◆ **YOUR GOAL**
Your task is to repeat the listing exactly.
______________________________
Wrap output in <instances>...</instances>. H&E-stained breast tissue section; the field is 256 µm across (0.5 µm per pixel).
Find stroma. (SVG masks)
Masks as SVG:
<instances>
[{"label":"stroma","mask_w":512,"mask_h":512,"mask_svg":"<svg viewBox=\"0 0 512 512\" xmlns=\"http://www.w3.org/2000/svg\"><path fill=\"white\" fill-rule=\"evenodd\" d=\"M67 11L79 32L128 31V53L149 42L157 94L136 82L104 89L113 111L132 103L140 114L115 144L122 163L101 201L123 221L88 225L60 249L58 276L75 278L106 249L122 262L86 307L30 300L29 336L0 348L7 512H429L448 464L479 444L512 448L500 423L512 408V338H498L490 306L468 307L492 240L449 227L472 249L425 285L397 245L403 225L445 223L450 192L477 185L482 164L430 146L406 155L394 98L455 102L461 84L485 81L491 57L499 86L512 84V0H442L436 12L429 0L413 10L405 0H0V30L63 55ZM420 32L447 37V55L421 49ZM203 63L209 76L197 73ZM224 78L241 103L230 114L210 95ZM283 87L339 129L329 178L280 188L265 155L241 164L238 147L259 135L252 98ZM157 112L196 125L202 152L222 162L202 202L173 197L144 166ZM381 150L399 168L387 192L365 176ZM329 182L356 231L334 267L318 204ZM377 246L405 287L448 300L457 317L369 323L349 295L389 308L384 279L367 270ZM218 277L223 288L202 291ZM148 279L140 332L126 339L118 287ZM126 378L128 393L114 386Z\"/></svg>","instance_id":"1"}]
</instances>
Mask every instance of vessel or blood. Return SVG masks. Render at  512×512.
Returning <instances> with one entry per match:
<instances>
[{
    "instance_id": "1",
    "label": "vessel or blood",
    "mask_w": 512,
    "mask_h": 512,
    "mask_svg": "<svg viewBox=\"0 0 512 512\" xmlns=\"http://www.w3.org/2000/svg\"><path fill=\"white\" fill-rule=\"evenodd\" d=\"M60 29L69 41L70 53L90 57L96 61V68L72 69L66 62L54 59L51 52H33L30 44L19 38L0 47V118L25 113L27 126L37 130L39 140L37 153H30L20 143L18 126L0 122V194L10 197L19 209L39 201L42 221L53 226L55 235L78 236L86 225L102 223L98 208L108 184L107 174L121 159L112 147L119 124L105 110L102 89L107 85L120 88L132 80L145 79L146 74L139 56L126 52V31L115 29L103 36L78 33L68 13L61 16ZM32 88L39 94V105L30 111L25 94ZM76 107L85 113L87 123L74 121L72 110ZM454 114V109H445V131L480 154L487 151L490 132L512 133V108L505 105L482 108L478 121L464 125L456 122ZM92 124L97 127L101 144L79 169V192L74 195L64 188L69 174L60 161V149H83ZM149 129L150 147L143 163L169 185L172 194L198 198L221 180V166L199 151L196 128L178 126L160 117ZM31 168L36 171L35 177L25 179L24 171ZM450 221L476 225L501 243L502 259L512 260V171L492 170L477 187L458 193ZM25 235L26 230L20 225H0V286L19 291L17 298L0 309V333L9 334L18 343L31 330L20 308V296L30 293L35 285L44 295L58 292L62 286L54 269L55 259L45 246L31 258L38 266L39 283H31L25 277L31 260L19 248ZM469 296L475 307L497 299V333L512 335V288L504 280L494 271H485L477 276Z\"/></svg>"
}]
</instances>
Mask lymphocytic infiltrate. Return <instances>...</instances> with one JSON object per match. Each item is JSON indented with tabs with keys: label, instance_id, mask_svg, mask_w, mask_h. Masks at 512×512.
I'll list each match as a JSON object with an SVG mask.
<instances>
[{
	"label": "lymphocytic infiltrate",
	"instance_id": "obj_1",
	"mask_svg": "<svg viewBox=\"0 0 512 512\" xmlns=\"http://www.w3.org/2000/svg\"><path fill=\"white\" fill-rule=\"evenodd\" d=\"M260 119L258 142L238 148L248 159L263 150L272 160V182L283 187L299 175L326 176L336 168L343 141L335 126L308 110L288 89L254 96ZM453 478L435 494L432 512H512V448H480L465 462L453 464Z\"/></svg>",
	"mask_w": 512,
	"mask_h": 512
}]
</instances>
______________________________
◆ **WORKED SOLUTION**
Wrap output in <instances>...</instances>. H&E-stained breast tissue section; the field is 256 µm across (0.5 µm per pixel).
Find stroma. (SVG masks)
Masks as SVG:
<instances>
[{"label":"stroma","mask_w":512,"mask_h":512,"mask_svg":"<svg viewBox=\"0 0 512 512\" xmlns=\"http://www.w3.org/2000/svg\"><path fill=\"white\" fill-rule=\"evenodd\" d=\"M67 11L79 32L128 31V53L149 42L157 94L136 82L104 89L113 111L132 103L140 114L115 144L122 163L101 201L123 221L88 225L60 249L58 276L75 278L106 249L122 262L86 307L30 300L29 336L0 348L7 512H429L448 464L479 444L512 448L500 423L512 408V338H498L490 306L468 307L492 240L449 227L472 249L425 285L397 245L403 225L445 223L450 192L477 185L482 164L430 146L406 155L394 98L455 102L461 84L485 81L491 57L499 86L512 84V0H442L436 12L429 0L413 10L405 0H0V30L63 55ZM420 32L447 37V55L421 49ZM203 63L209 76L197 73ZM224 78L241 103L230 114L210 95ZM283 87L339 129L329 178L280 188L265 155L241 164L238 147L259 135L252 98ZM157 112L196 125L202 152L222 162L202 202L173 197L144 166ZM381 150L399 168L387 192L365 176ZM329 182L356 231L334 267L318 204ZM377 246L405 287L448 300L457 317L369 323L349 295L389 308L384 279L367 270ZM218 277L223 288L202 291ZM148 279L140 332L126 339L118 287ZM126 378L128 393L114 386Z\"/></svg>","instance_id":"1"}]
</instances>
Mask every instance of vessel or blood. Return SVG masks. Render at  512×512.
Returning <instances> with one entry per match:
<instances>
[{
    "instance_id": "1",
    "label": "vessel or blood",
    "mask_w": 512,
    "mask_h": 512,
    "mask_svg": "<svg viewBox=\"0 0 512 512\" xmlns=\"http://www.w3.org/2000/svg\"><path fill=\"white\" fill-rule=\"evenodd\" d=\"M60 29L69 41L70 53L90 57L96 61V68L72 69L66 62L54 59L51 52H33L30 44L19 38L0 47V118L25 113L27 126L37 130L39 140L37 153H30L20 143L18 126L0 122V194L10 197L19 209L39 201L42 221L53 226L55 235L78 236L86 225L102 223L98 208L108 184L107 174L121 159L112 147L119 124L105 110L102 89L107 85L120 88L132 80L145 79L146 74L139 56L126 52V31L115 29L103 36L78 33L68 13L61 16ZM32 88L39 94V105L30 111L25 94ZM76 107L85 113L87 123L74 121L72 110ZM454 114V109H445V131L480 154L487 151L490 132L512 133V108L505 105L482 108L478 121L464 125L456 122ZM92 124L97 127L101 144L79 169V192L74 195L64 188L69 174L60 161V149H83ZM149 129L150 147L143 163L169 185L172 194L198 198L221 180V166L199 151L196 128L178 126L160 117ZM31 168L36 171L35 177L25 179L24 171ZM450 221L476 225L501 243L502 259L512 260V171L492 170L477 187L458 193ZM25 235L26 230L20 225H0V286L19 291L17 298L0 309V333L9 334L18 343L31 330L20 308V296L30 293L35 285L44 295L58 292L62 286L54 269L55 259L45 246L31 258L38 266L39 283H31L25 277L31 260L19 248ZM469 296L475 307L497 299V333L512 335V288L504 280L494 271H485L477 276Z\"/></svg>"
}]
</instances>
Mask lymphocytic infiltrate. Return <instances>...</instances> with one JSON object per match. Each item is JSON indented with tabs with keys: label, instance_id, mask_svg, mask_w, mask_h. Masks at 512×512.
I'll list each match as a JSON object with an SVG mask.
<instances>
[{
	"label": "lymphocytic infiltrate",
	"instance_id": "obj_1",
	"mask_svg": "<svg viewBox=\"0 0 512 512\" xmlns=\"http://www.w3.org/2000/svg\"><path fill=\"white\" fill-rule=\"evenodd\" d=\"M260 119L258 142L238 148L248 159L263 150L272 160V182L283 187L299 175L326 176L336 168L343 141L335 126L308 110L288 89L254 96ZM453 478L435 494L432 512H512V448H480L465 462L453 464Z\"/></svg>",
	"mask_w": 512,
	"mask_h": 512
}]
</instances>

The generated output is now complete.